» GIVEN INFORMATION
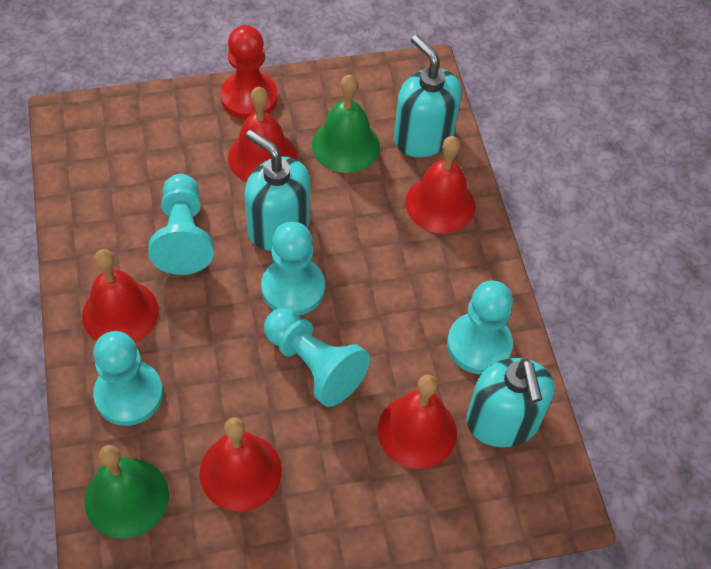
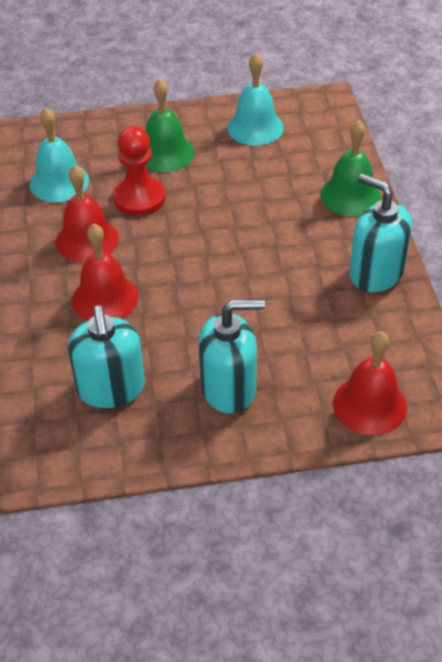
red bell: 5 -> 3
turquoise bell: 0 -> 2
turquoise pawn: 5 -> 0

==

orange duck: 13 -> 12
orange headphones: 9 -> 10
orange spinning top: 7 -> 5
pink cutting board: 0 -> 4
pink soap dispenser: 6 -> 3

» AIM OF THE EXERCISE
For every line in the data above that holds "orange", return the line itself.

» TASK OUTPUT
orange duck: 13 -> 12
orange headphones: 9 -> 10
orange spinning top: 7 -> 5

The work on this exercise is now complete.